▶ Brief:
Your task is to show every line in the listing below that includes "green".

• • • •

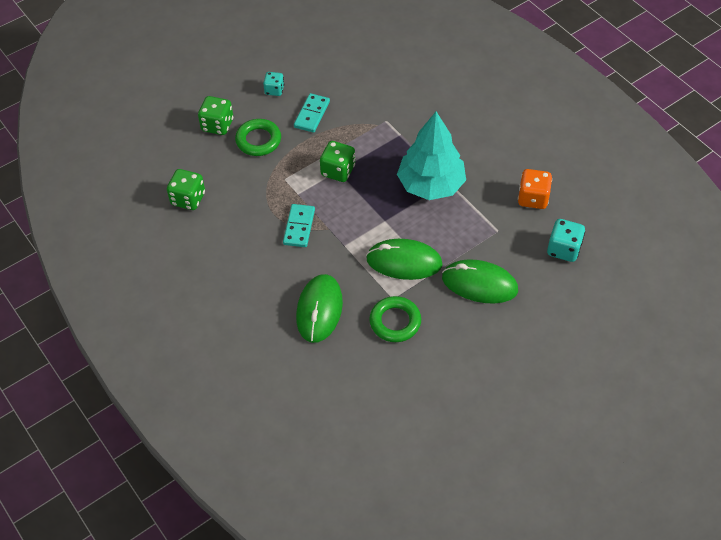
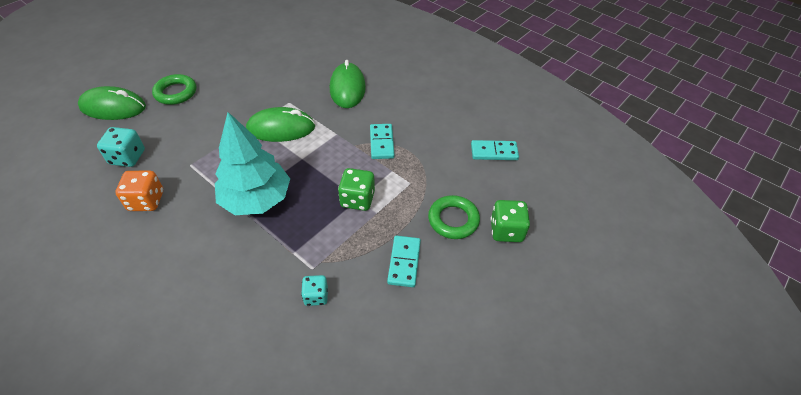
camera: 165 degrees right, 5 degrees down
(188, 199) = (494, 152): green dice -> turquoise domino
(274, 90) = (461, 289): turquoise dice -> turquoise dice (316, 296)
(395, 322) = (286, 88): green ring -> green ring (176, 93)
(479, 284) = (213, 121): green mouse -> green mouse (113, 107)

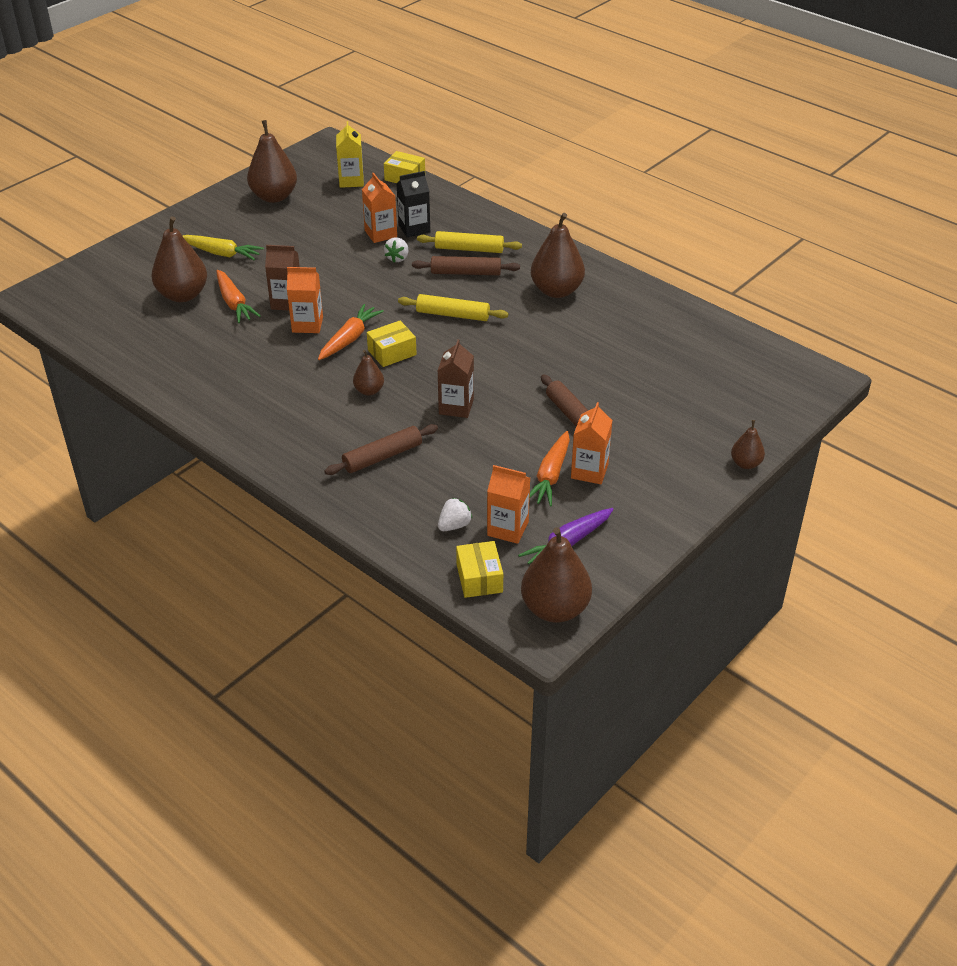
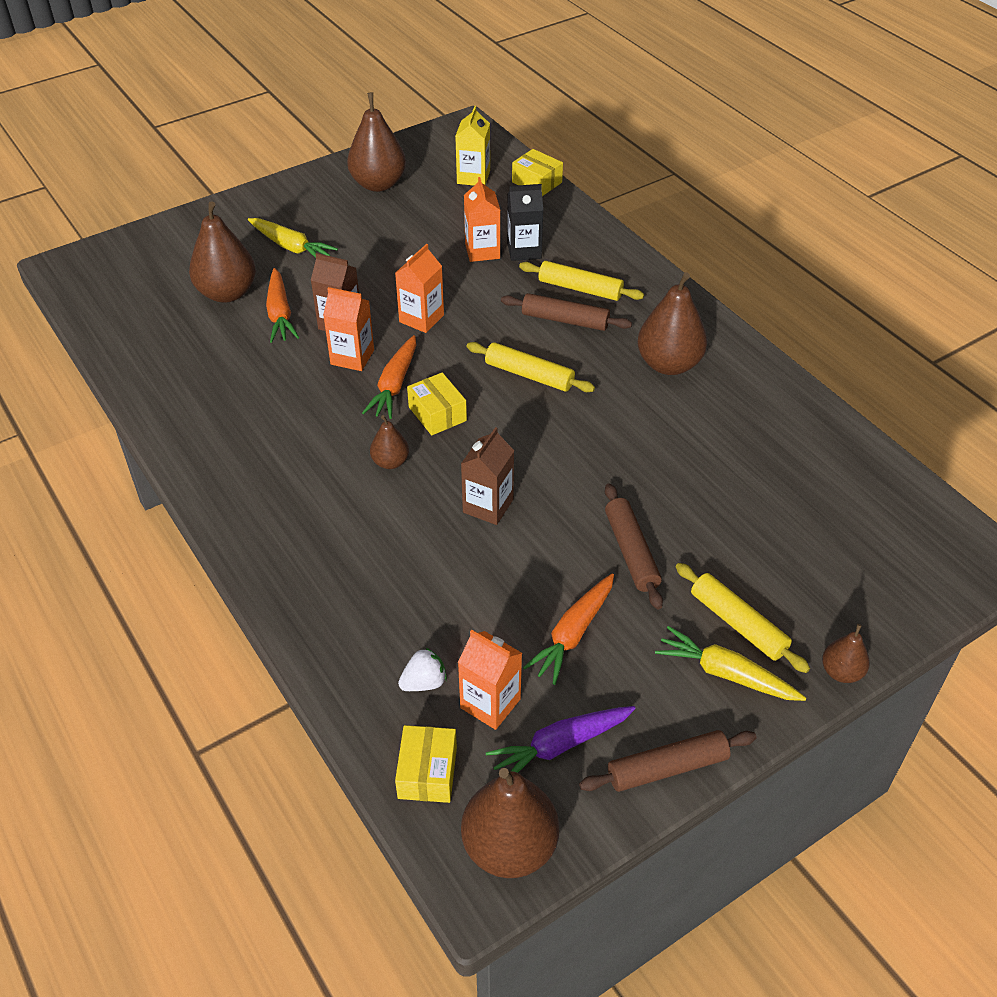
camera: 15 degrees right, 5 degrees up
(350, 338) = (394, 385): orange carrot -> orange carrot turned 150 degrees clockwise
(382, 457) = (372, 560): brown rolling pin -> brown rolling pin (667, 768)
(392, 352) = (437, 414): yellow box -> yellow box turned 75 degrees clockwise
(397, 258) = (490, 286): white strawberry -> none
(589, 471) = (626, 638): orange carton -> orange carton (421, 318)
(665, 448) = (738, 623): none -> yellow rolling pin
(667, 479) = (725, 673): none -> yellow carrot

• • • •

▶ Solution to this problem:
(188, 199) = (494, 152): green dice -> turquoise domino
(395, 322) = (286, 88): green ring -> green ring (176, 93)
(479, 284) = (213, 121): green mouse -> green mouse (113, 107)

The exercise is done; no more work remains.